The full set of lines below has to be duplicated exactly, with no picture kept.
[EXERCISE MATERIAL Boundary: Start]
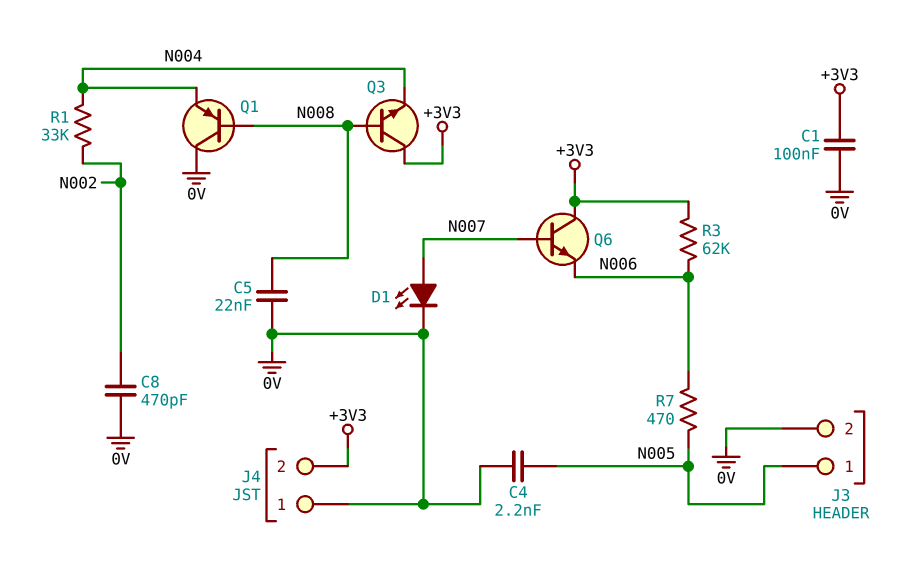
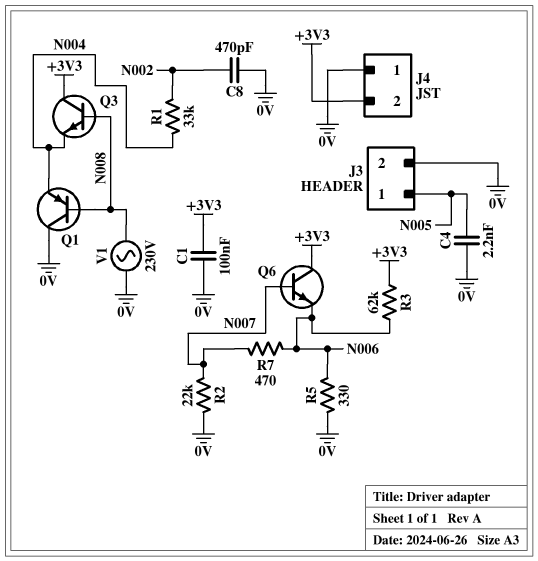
C5: 22nF (0V, N008) -> none
D1: LED (A N007, K 0V) -> none
R2: none -> 22k (0V, N007)
R5: none -> 330 (0V, N006)
R7: 470 (N005, N006) -> 470 (N006, N007)
V1: none -> AC 230V (0V, N008)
[EXERCISE MATERIAL Boundary: End]
| EXERCISE RESPONSE |
C5: 22nF (0V, N008) -> none
D1: LED (A N007, K 0V) -> none
R2: none -> 22k (0V, N007)
R5: none -> 330 (0V, N006)
R7: 470 (N005, N006) -> 470 (N006, N007)
V1: none -> AC 230V (0V, N008)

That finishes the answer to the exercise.